BEGIN

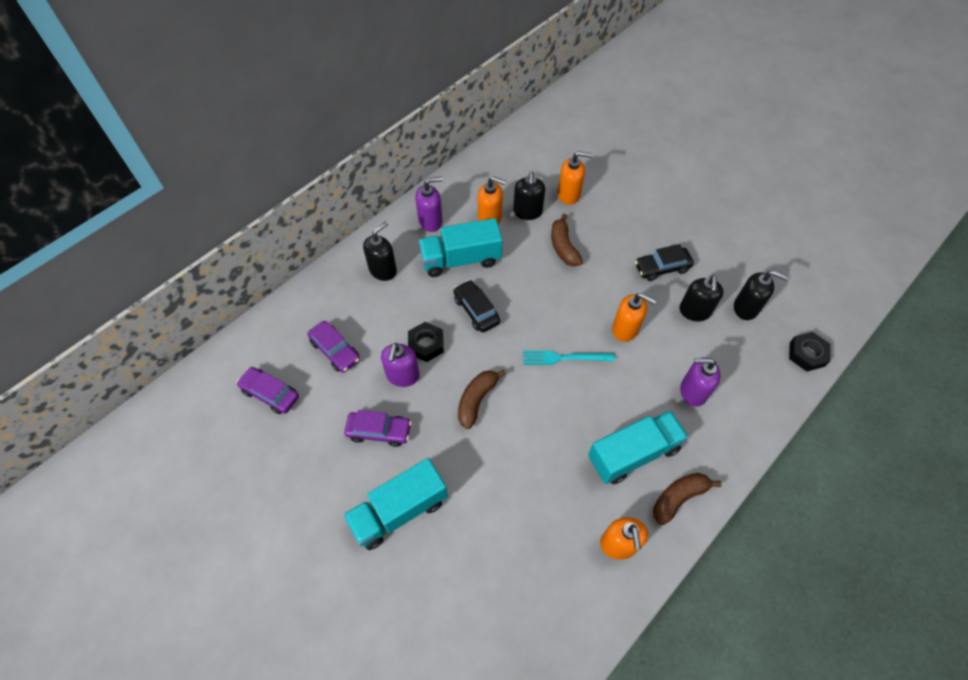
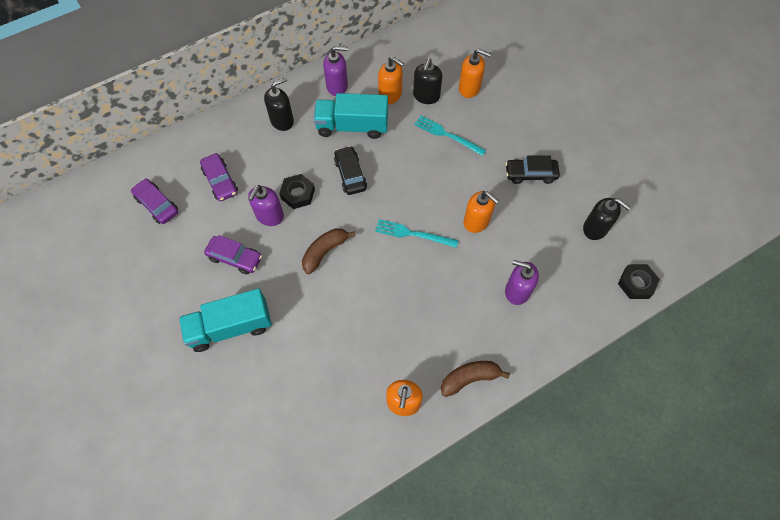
camera: 15 degrees right, 5 degrees up
(563, 247) = (447, 135): brown banana -> turquoise fork
(633, 453) = (443, 331): turquoise truck -> none
(694, 311) = (546, 220): black soap dispenser -> none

END

→ **Work instructions**: Your task is to transcribe the line containing "(633, 453) = (443, 331): turquoise" and every line after it, through the last line of the data, exactly as written and with nothing more.

→ **Written solution**:
(633, 453) = (443, 331): turquoise truck -> none
(694, 311) = (546, 220): black soap dispenser -> none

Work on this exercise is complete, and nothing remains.